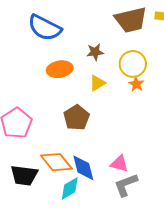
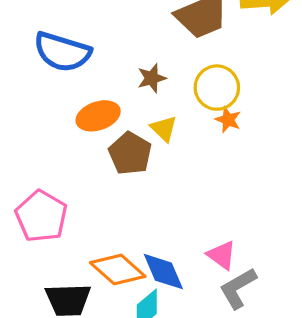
yellow triangle: (97, 83) -> (164, 129), turned -36
brown pentagon: (76, 118) -> (130, 153), moved
pink triangle: (119, 164) -> (222, 255), turned 30

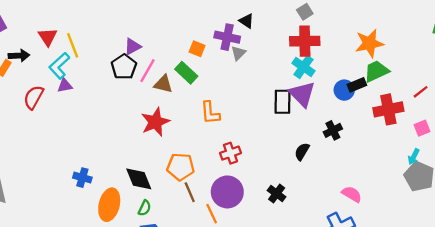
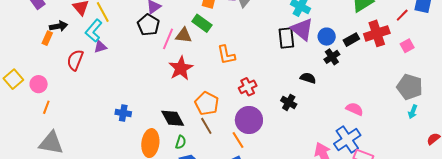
pink line: (147, 71) -> (168, 39), moved
black rectangle: (357, 85) -> (351, 40), moved
blue circle: (344, 90) -> (327, 37), moved
black semicircle: (302, 152) -> (308, 78), turned 84
cyan arrow: (414, 157) -> (413, 112), moved
orange pentagon: (181, 167) -> (207, 104), turned 30
blue cross: (82, 178) -> (123, 113), moved
brown line: (190, 192) -> (206, 126), moved
black cross: (277, 194) -> (289, 102), moved

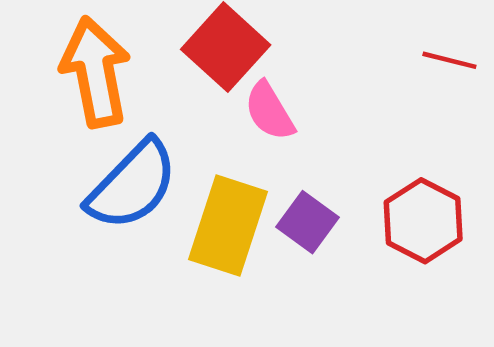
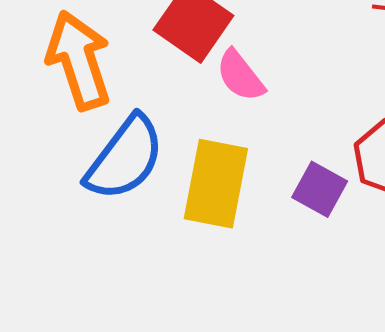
purple square: (307, 222) -> (320, 189), moved

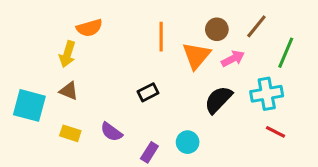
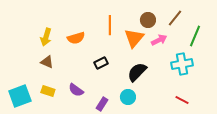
orange semicircle: (89, 28) -> (76, 38), moved
black semicircle: (218, 100) -> (137, 72), moved
cyan square: (29, 105) -> (20, 96), moved, turned -35
red line: (275, 132) -> (182, 100), moved

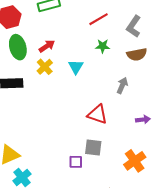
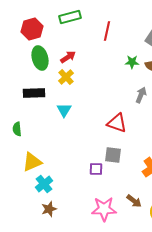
red line: (99, 19) -> (107, 31), moved, turned -48
green star: (103, 46) -> (132, 62), moved
cyan triangle: (76, 67) -> (64, 110), moved

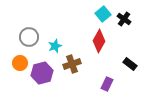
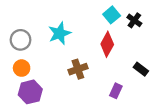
gray circle: (29, 37) -> (21, 40), moved
cyan star: (55, 46) -> (60, 33), moved, size x1.5
purple hexagon: (42, 73) -> (30, 92), moved

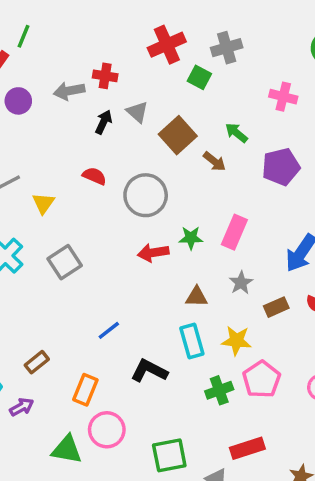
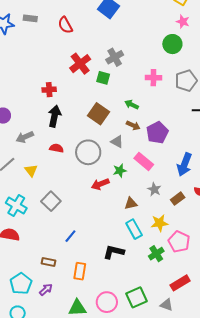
gray arrow: (69, 91) -> (25, 137), moved
gray triangle: (137, 112) -> (117, 142), moved
black arrow: (104, 122) -> (54, 116), size x1.5
brown arrow: (214, 161) -> (133, 125), moved
purple pentagon: (281, 167) -> (157, 133), moved
pink rectangle: (234, 232) -> (144, 161), turned -60
blue line: (109, 330) -> (70, 236), moved
brown rectangle: (37, 362) -> (48, 262), turned 64
pink circle: (107, 430) -> (107, 302), moved

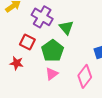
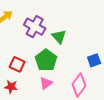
red square: (27, 42) -> (17, 64), moved
red star: (17, 63) -> (11, 87), moved

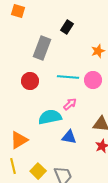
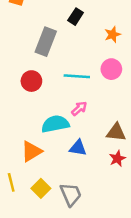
orange star: (98, 51) -> (113, 35), moved
pink circle: (93, 80) -> (111, 69), moved
orange triangle: (19, 140) -> (31, 151), moved

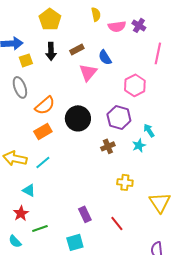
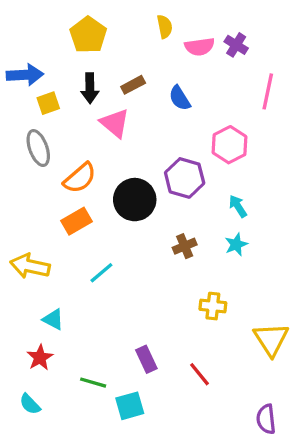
pink triangle: (88, 72) -> (115, 123), moved, turned -30
purple hexagon: (119, 117) -> (185, 178), moved
cyan arrow: (149, 130) -> (238, 206), moved
cyan line: (43, 162) -> (101, 273), moved
green line: (40, 228) -> (93, 383), moved, turned 35

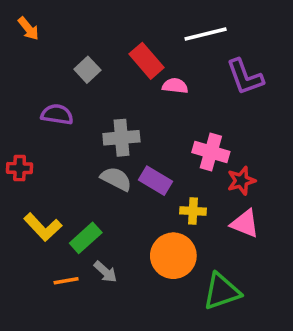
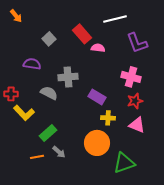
pink cross: (211, 152) -> (131, 77), moved
gray semicircle: (116, 179) -> (49, 93), moved
purple rectangle: (155, 181) -> (97, 97), moved
yellow L-shape: (43, 227) -> (24, 113), moved

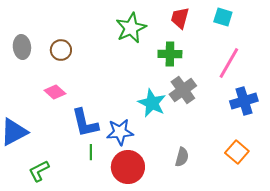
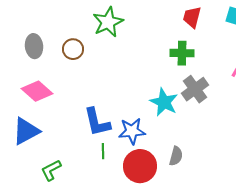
green star: (131, 28) -> (108, 22), moved
pink diamond: (55, 92) -> (37, 91), moved, size x1.4
gray semicircle: (182, 157) -> (176, 156), moved

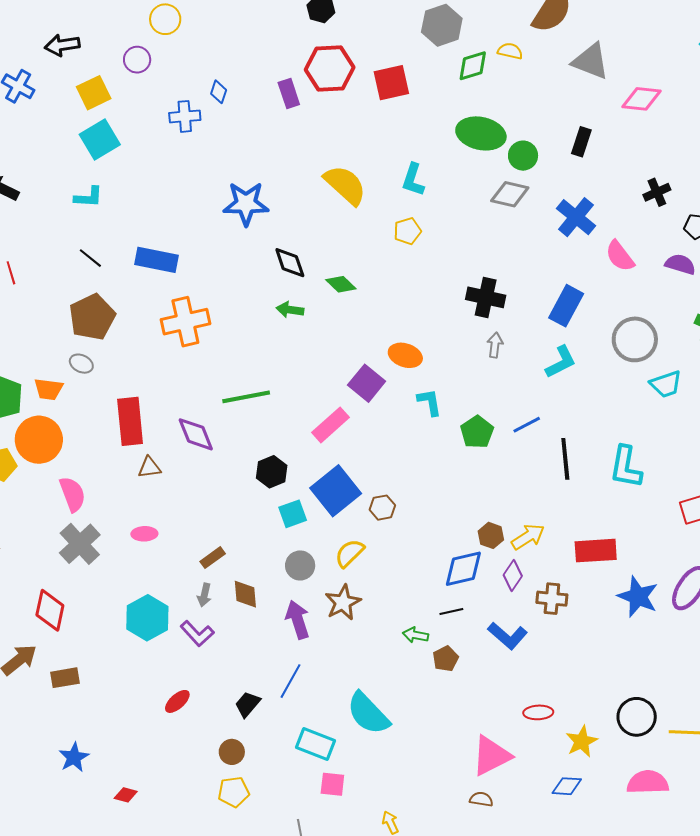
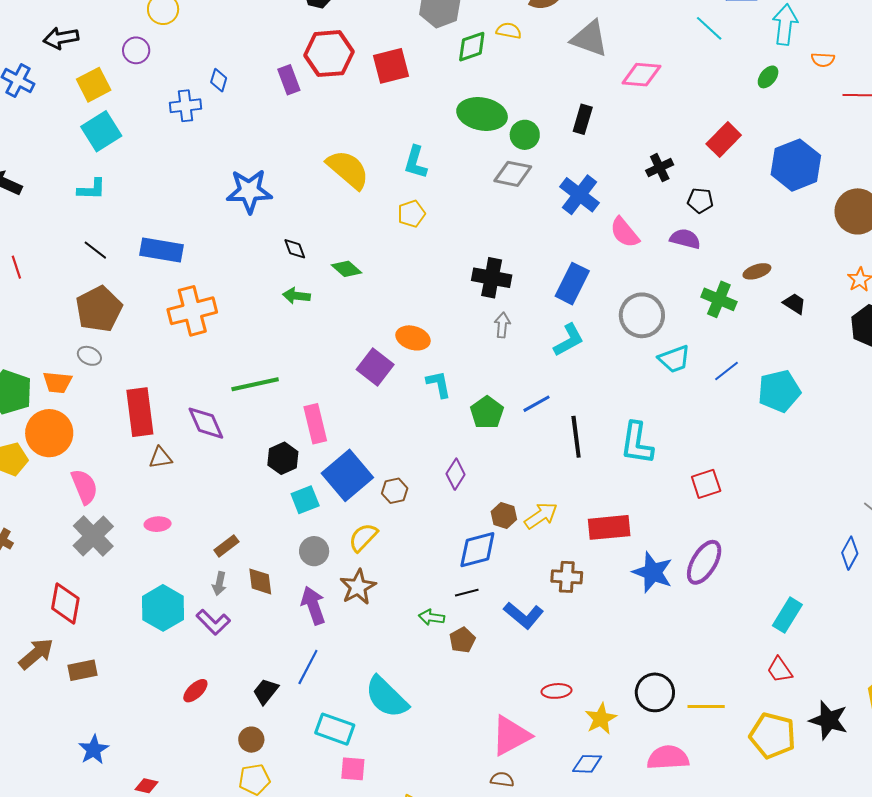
black diamond: (290, 263) -> (295, 249), size x0.7
pink rectangle: (330, 425) -> (315, 424), moved, turned -60
purple diamond: (513, 575) -> (456, 474), moved

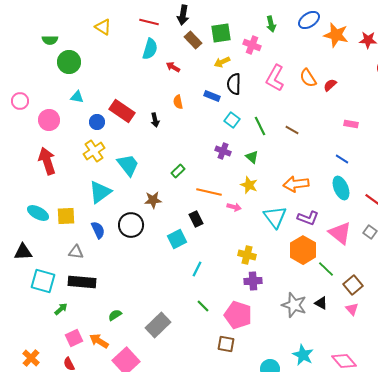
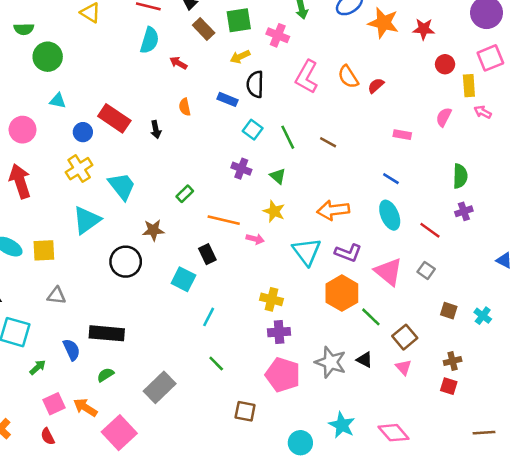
blue semicircle: (98, 230) -> (72, 350), moved
cyan square: (177, 239) -> (183, 279), turned -36
black rectangle: (82, 282) -> (107, 333), moved
pink pentagon: (238, 315) -> (283, 375), moved

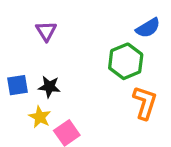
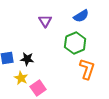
blue semicircle: (148, 28) -> (81, 16), moved
purple triangle: (46, 31) -> (45, 21), moved

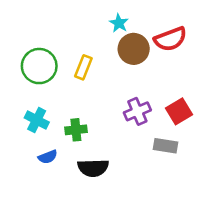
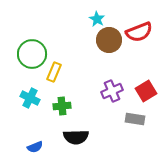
yellow rectangle: (83, 67) -> (54, 72), moved
blue semicircle: (48, 157) -> (35, 147), moved

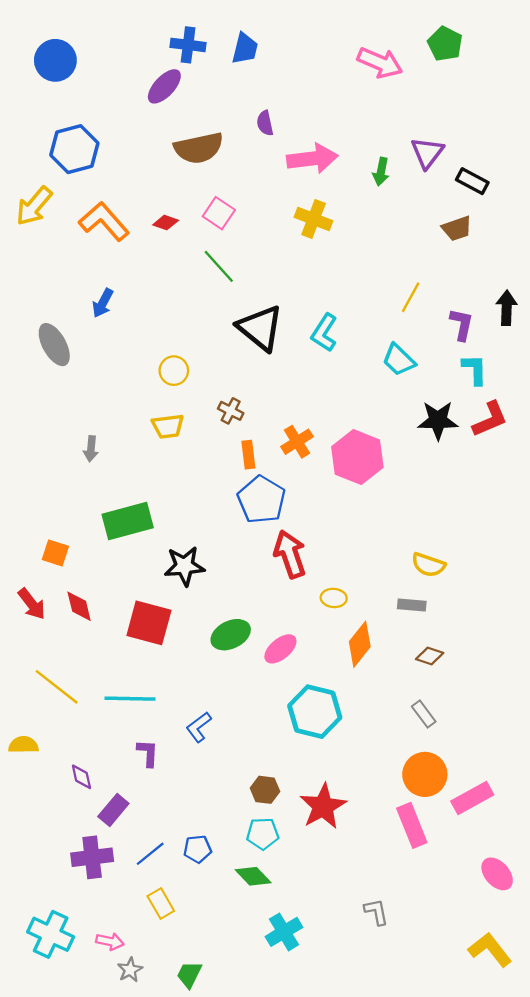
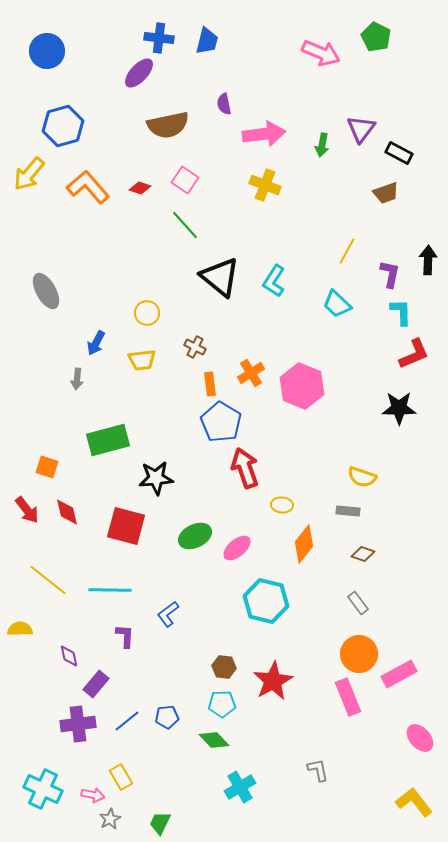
blue arrow: (103, 303) -> (96, 343), moved
black star: (438, 420) -> (399, 408), moved
yellow rectangle: (161, 903) -> (121, 777), moved

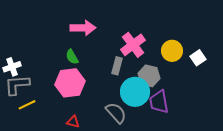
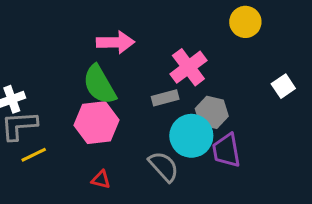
yellow circle: (172, 51) -> (245, 22), moved
green semicircle: (72, 57) -> (99, 85), size x1.8
gray rectangle: (117, 66) -> (165, 98), turned 60

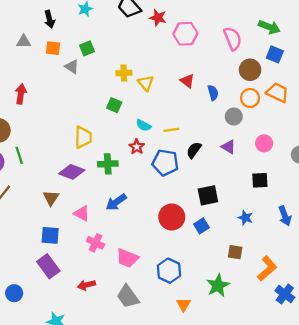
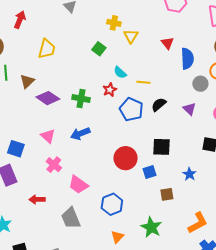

——

◆ **What the exercise asks**
The expected output is the run of lines from the one containing "blue semicircle: (148, 28) -> (81, 16), moved" to the last line of the listing above, both included, word for word and free of pictures.

◆ **Response**
blue semicircle: (148, 28) -> (81, 16), moved
purple triangle: (46, 31) -> (45, 21), moved

yellow rectangle: (83, 67) -> (54, 72), moved
blue semicircle: (48, 157) -> (35, 147), moved

blue arrow: (103, 303) -> (96, 343), moved
black star: (438, 420) -> (399, 408), moved
yellow rectangle: (161, 903) -> (121, 777), moved

yellow circle: (172, 51) -> (245, 22), moved
green semicircle: (72, 57) -> (99, 85), size x1.8
gray rectangle: (117, 66) -> (165, 98), turned 60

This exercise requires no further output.